[[ GIVEN INFORMATION open ]]
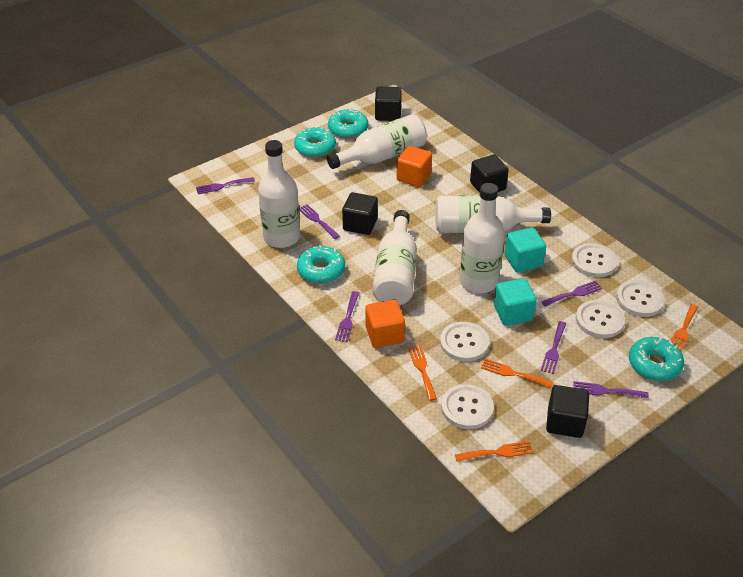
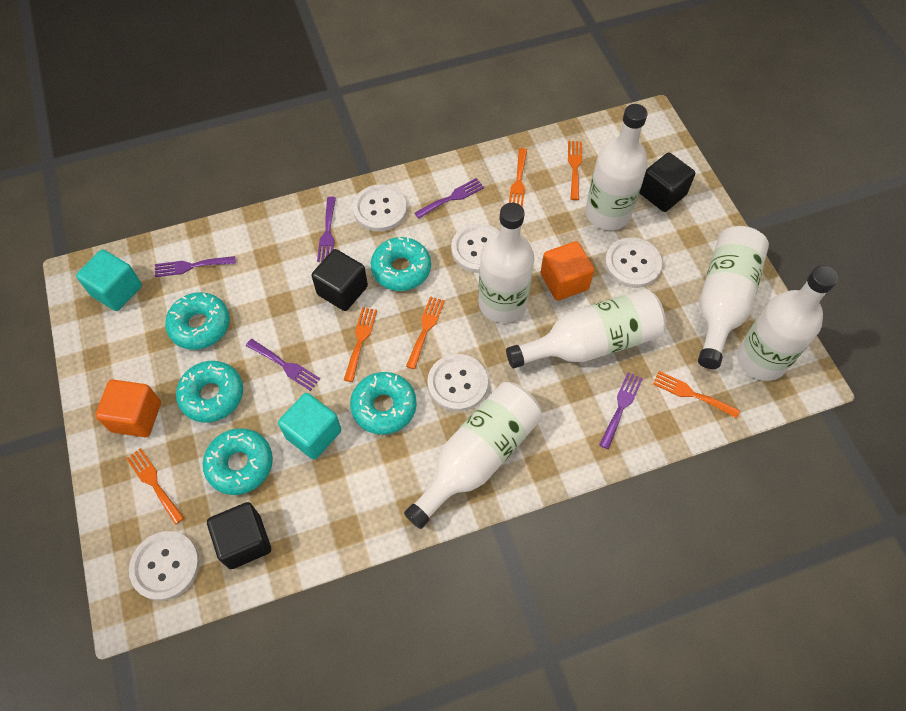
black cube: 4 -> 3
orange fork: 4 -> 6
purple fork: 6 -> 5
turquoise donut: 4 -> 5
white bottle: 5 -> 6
[[ GIVEN INFORMATION closed ]]
WHAT YOU WILL DO:
Reproduce every line above word for word; no images.

ANSWER:
black cube: 4 -> 3
orange fork: 4 -> 6
purple fork: 6 -> 5
turquoise donut: 4 -> 5
white bottle: 5 -> 6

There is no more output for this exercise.